▶ Given entries:
* * * * *
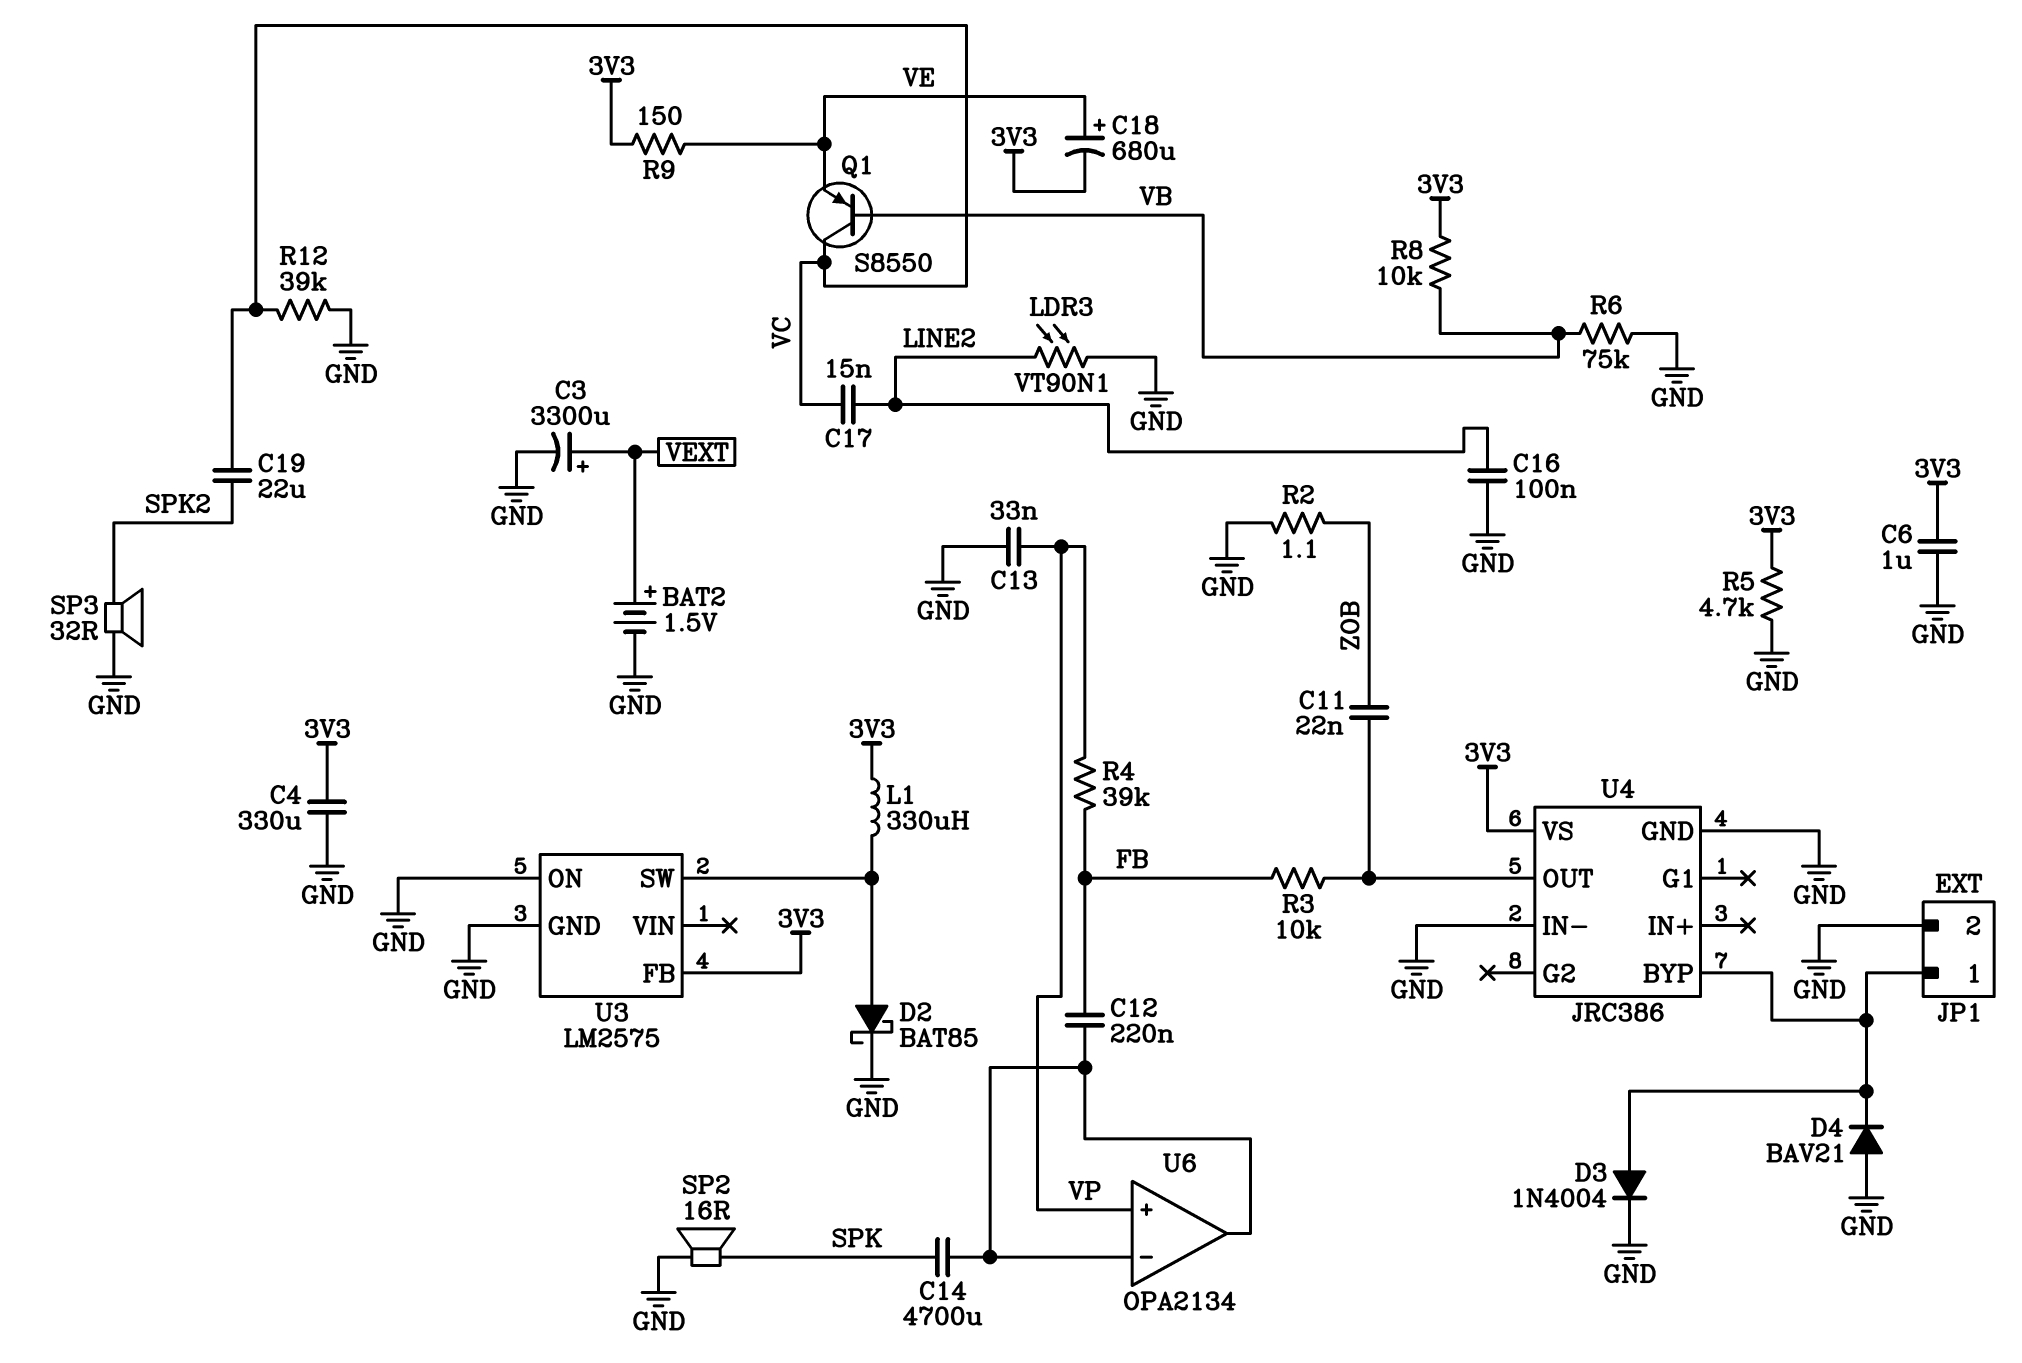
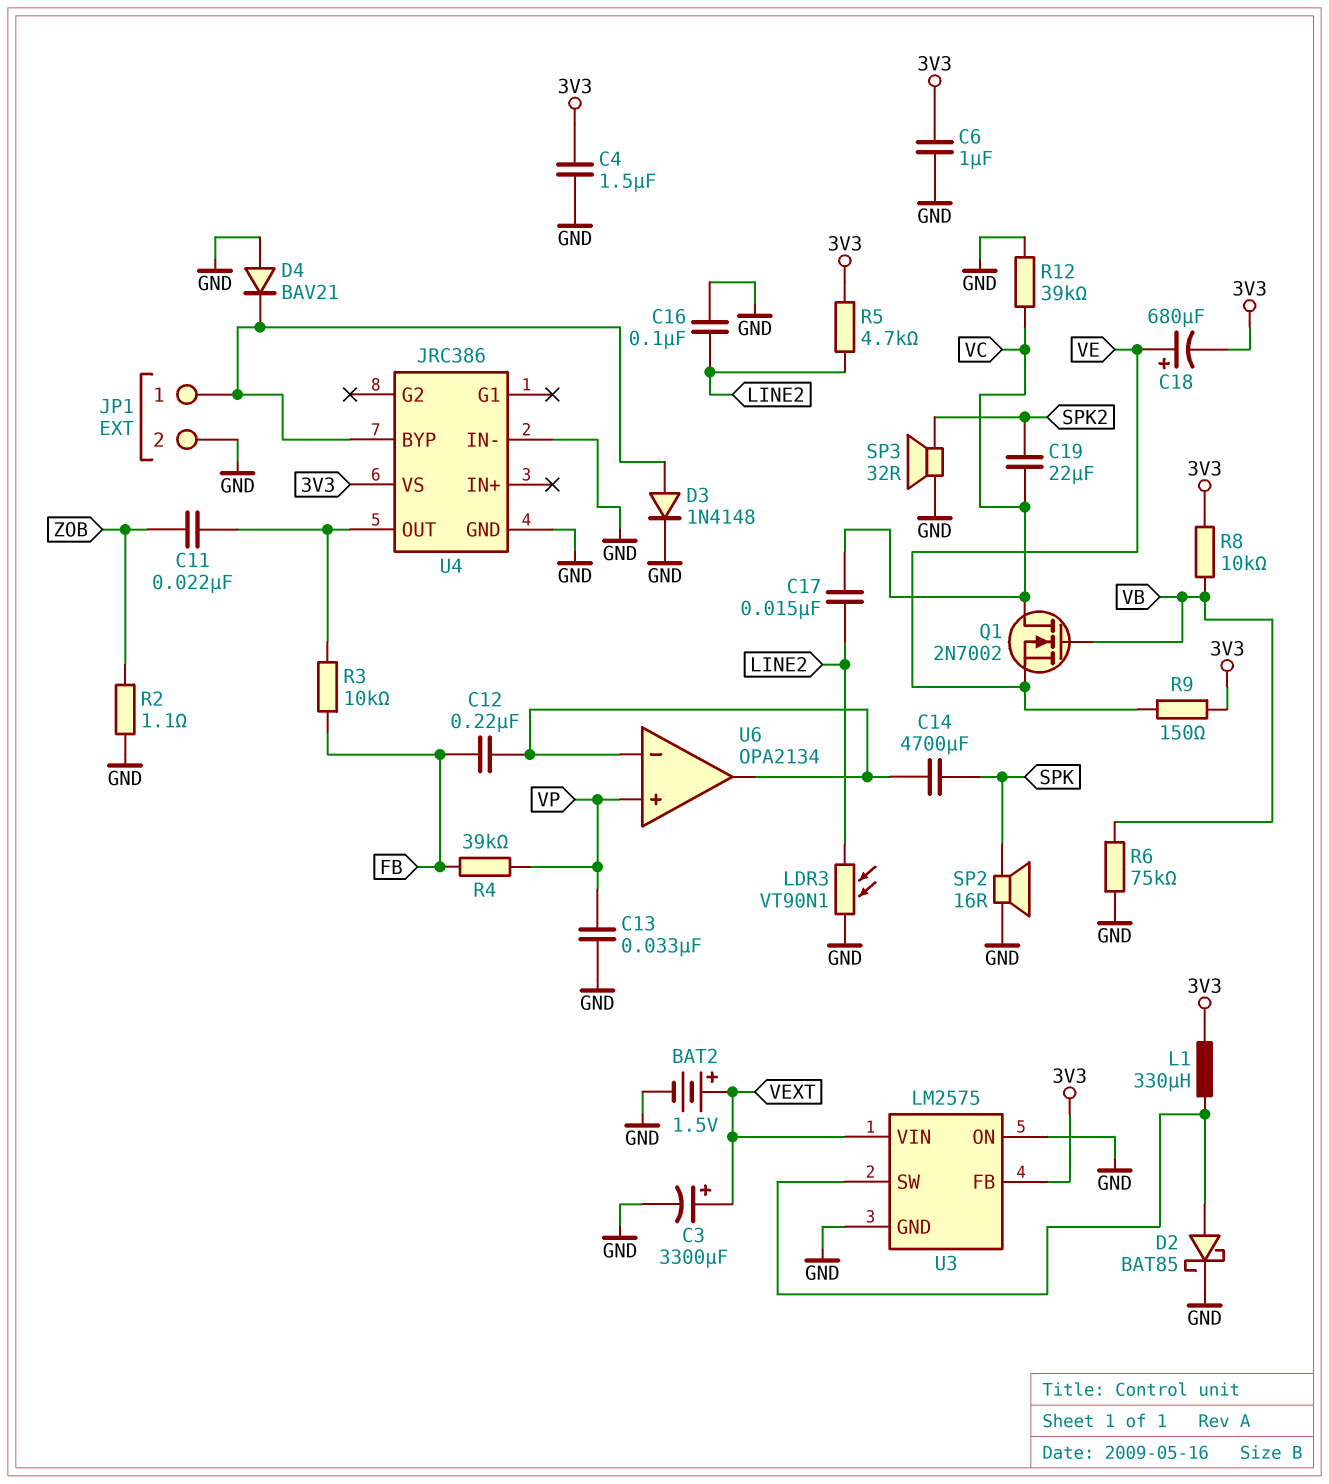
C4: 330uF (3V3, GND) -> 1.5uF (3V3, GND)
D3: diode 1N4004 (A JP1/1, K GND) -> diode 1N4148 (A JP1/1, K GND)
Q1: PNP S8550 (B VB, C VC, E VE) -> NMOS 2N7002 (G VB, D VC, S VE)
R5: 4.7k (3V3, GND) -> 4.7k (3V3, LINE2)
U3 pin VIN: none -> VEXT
* * * * *
▶ What is expected: Find where "D3: diode 1N4004" occurs in the data, and please write out that line through the last line exactly, with nothing else.

▶ Expected answer:
D3: diode 1N4004 (A JP1/1, K GND) -> diode 1N4148 (A JP1/1, K GND)
Q1: PNP S8550 (B VB, C VC, E VE) -> NMOS 2N7002 (G VB, D VC, S VE)
R5: 4.7k (3V3, GND) -> 4.7k (3V3, LINE2)
U3 pin VIN: none -> VEXT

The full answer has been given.